:: Your task ::
Scan the lines below for "cyan" and copy the matches.

:: Data records ::
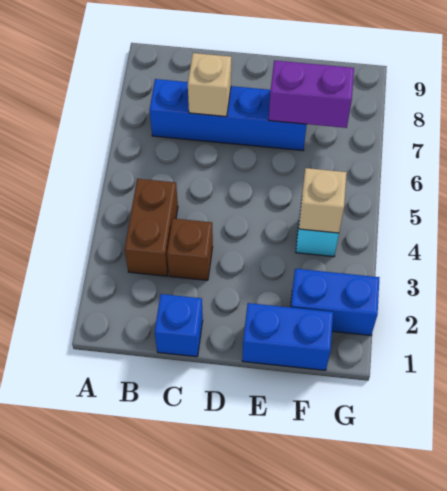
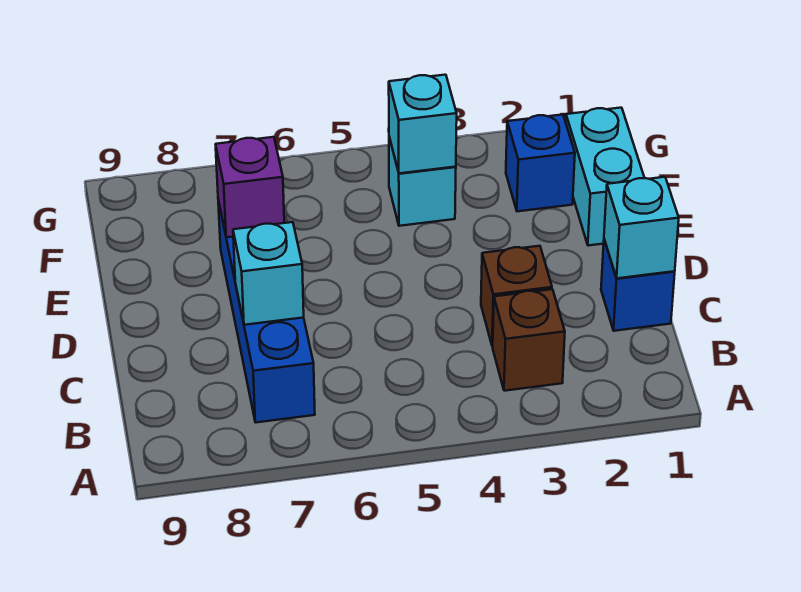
brown 1x2 brick [125,179,178,276] -> brown 1x1 brick [493,289,565,391]
none -> cyan 1x1 brick [604,177,679,278]
tan 1x1 brick [188,53,231,117] -> cyan 1x1 brick [233,222,304,325]
blue 1x2 brick [242,303,333,370] -> cyan 1x2 brick [566,108,644,246]
purple 1x2 brick [269,60,354,128] -> purple 1x1 brick [216,137,284,237]
blue 1x2 brick [291,269,379,336] -> blue 1x1 brick [506,115,575,211]
tan 1x1 brick [299,168,347,233] -> cyan 1x1 brick [389,75,457,173]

:: Answer to this exercise ::
none -> cyan 1x1 brick [604,177,679,278]
tan 1x1 brick [188,53,231,117] -> cyan 1x1 brick [233,222,304,325]
blue 1x2 brick [242,303,333,370] -> cyan 1x2 brick [566,108,644,246]
tan 1x1 brick [299,168,347,233] -> cyan 1x1 brick [389,75,457,173]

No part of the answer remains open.